======== Task data ========

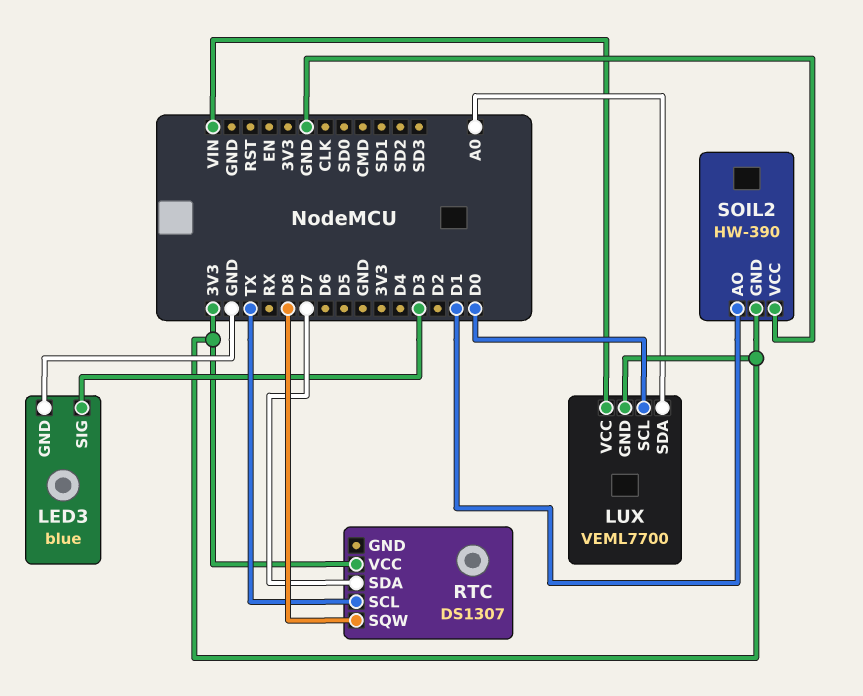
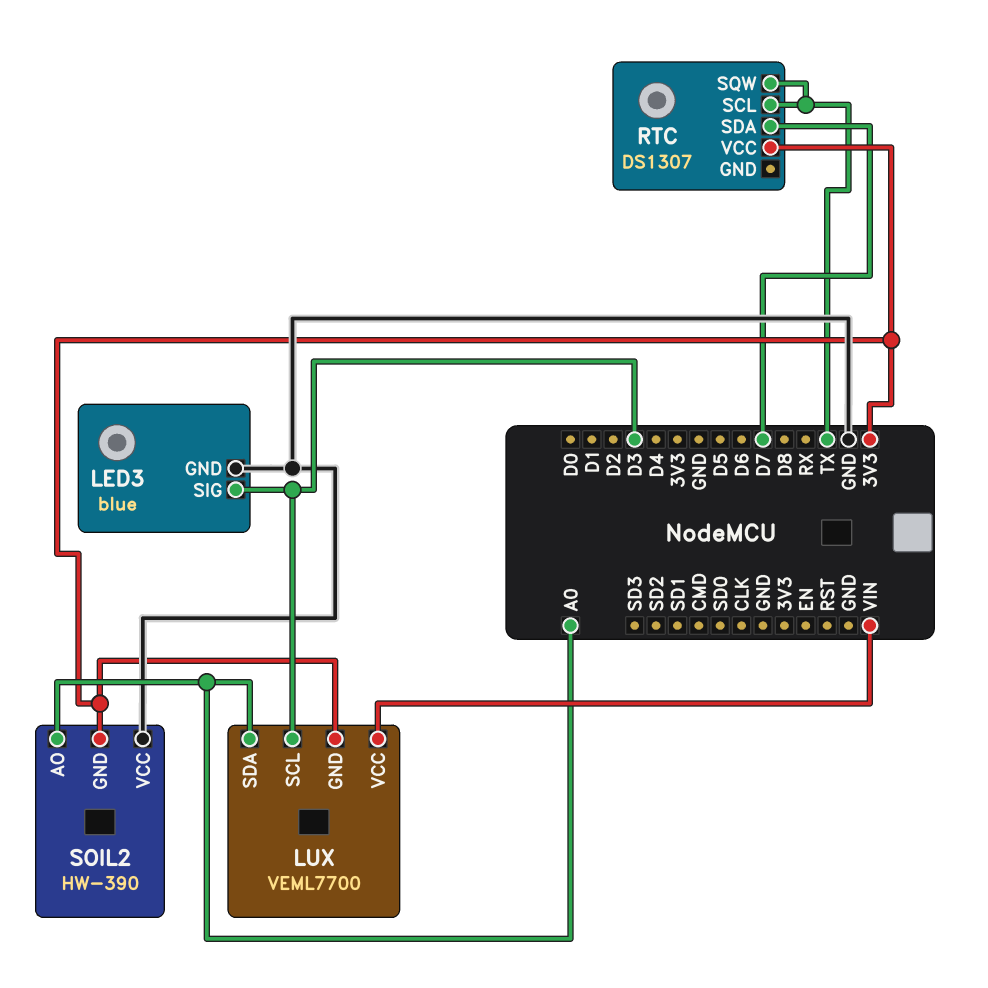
LUX pin SCL: D0 -> D3
RTC pin SQW: D8 -> TX
SOIL2 pin AO: D1 -> A0

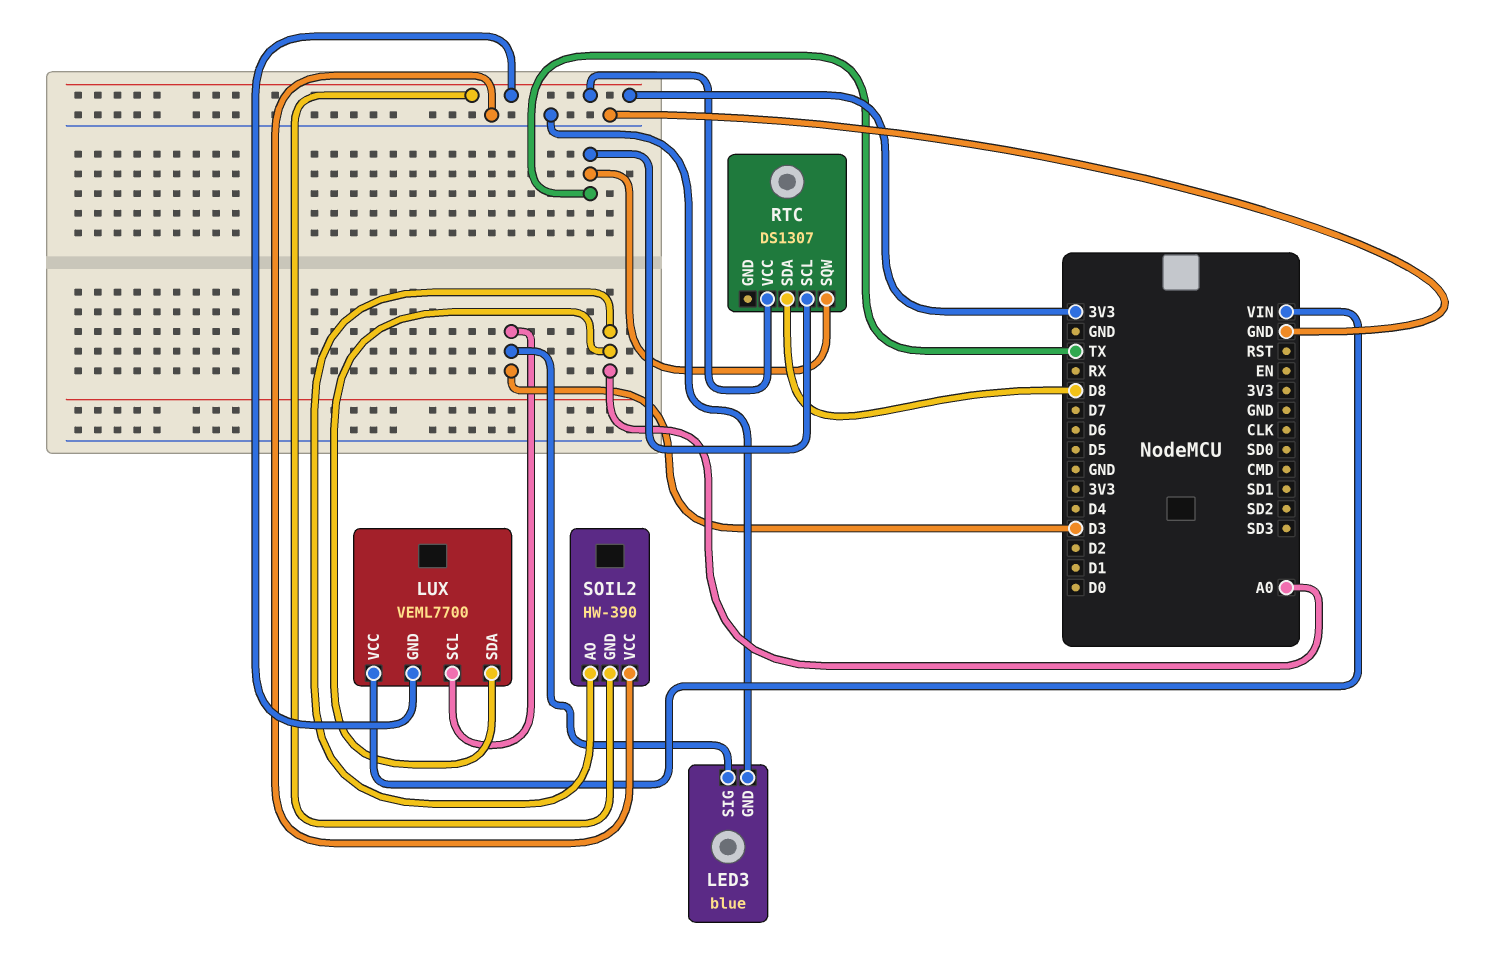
RTC pin SDA: D7 -> D8

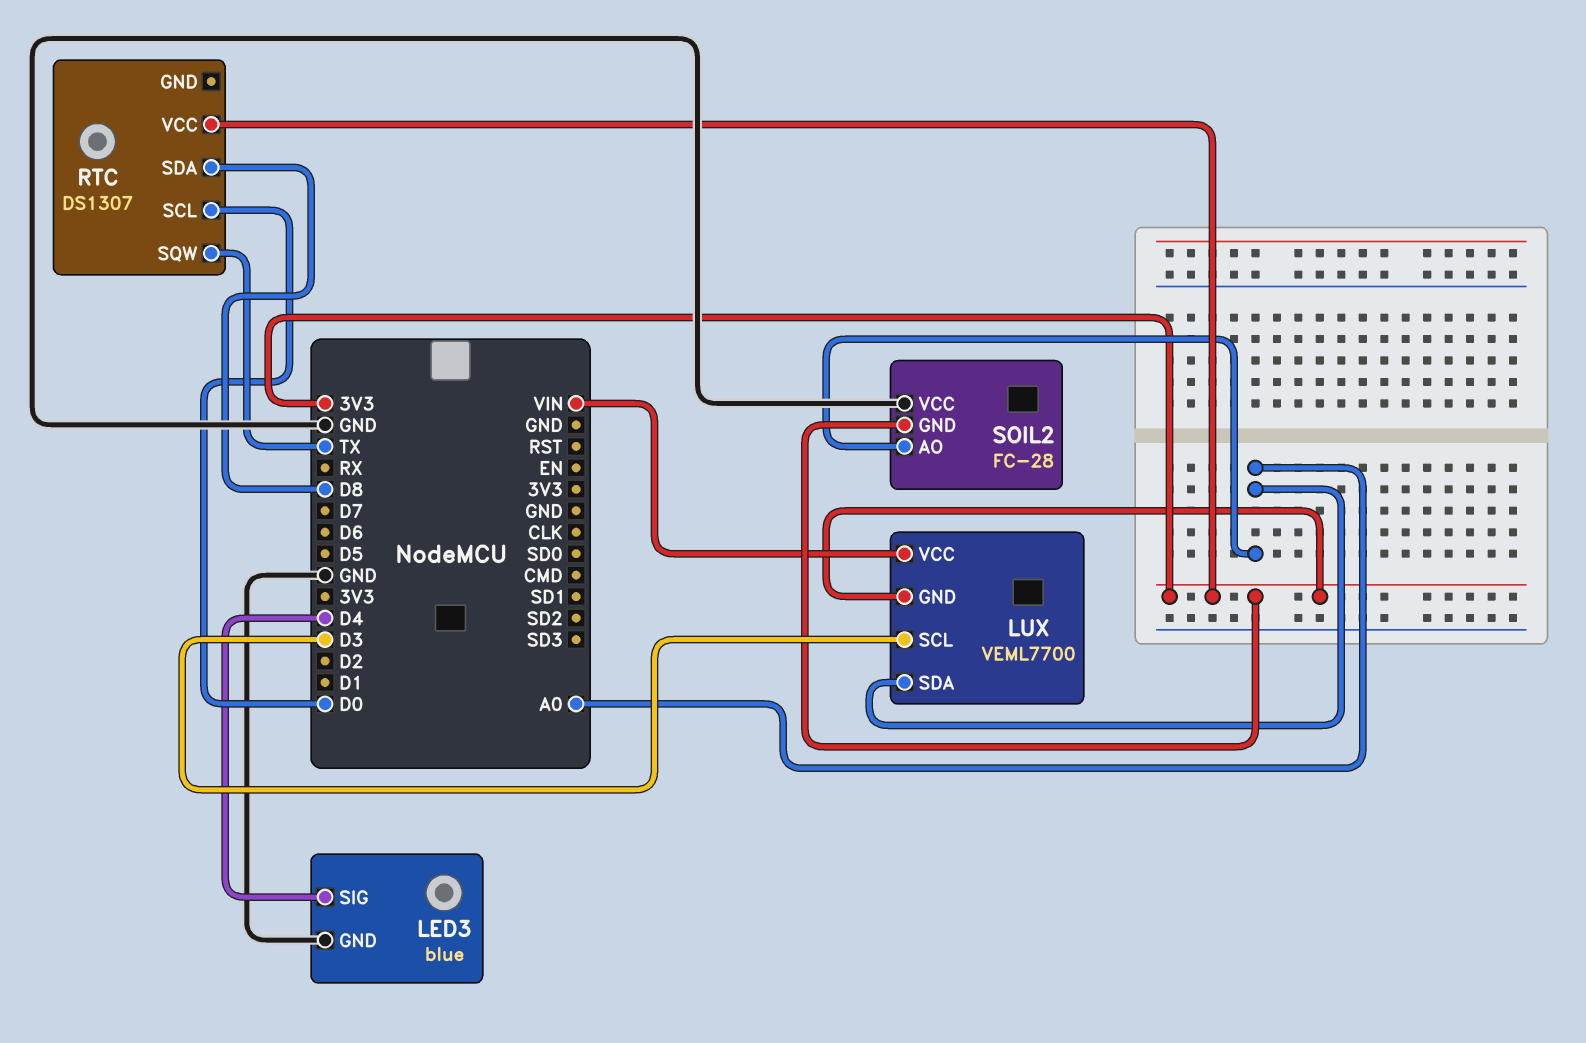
LED3 pin SIG: D3 -> D4
RTC pin SCL: TX -> D0
SOIL2: HW-390 -> FC-28

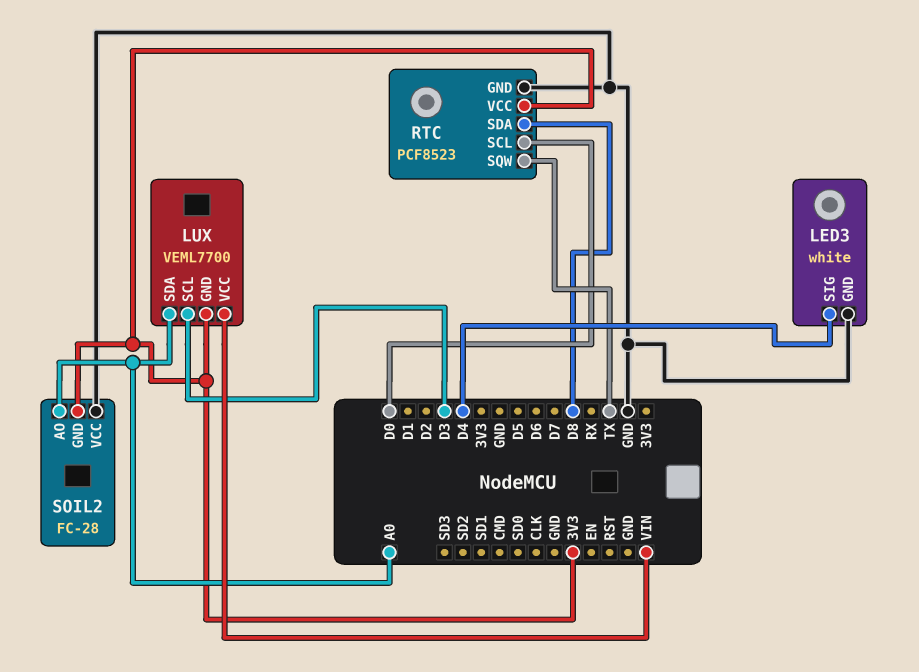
LED3: blue -> white
RTC: DS1307 -> PCF8523
RTC pin GND: none -> GND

========

### Task instructions
Omit pictures; set down the rest of the material word for word.

### Exercise output
LUX pin SCL: D0 -> D3
RTC pin SQW: D8 -> TX
SOIL2 pin AO: D1 -> A0

RTC pin SDA: D7 -> D8

LED3 pin SIG: D3 -> D4
RTC pin SCL: TX -> D0
SOIL2: HW-390 -> FC-28

LED3: blue -> white
RTC: DS1307 -> PCF8523
RTC pin GND: none -> GND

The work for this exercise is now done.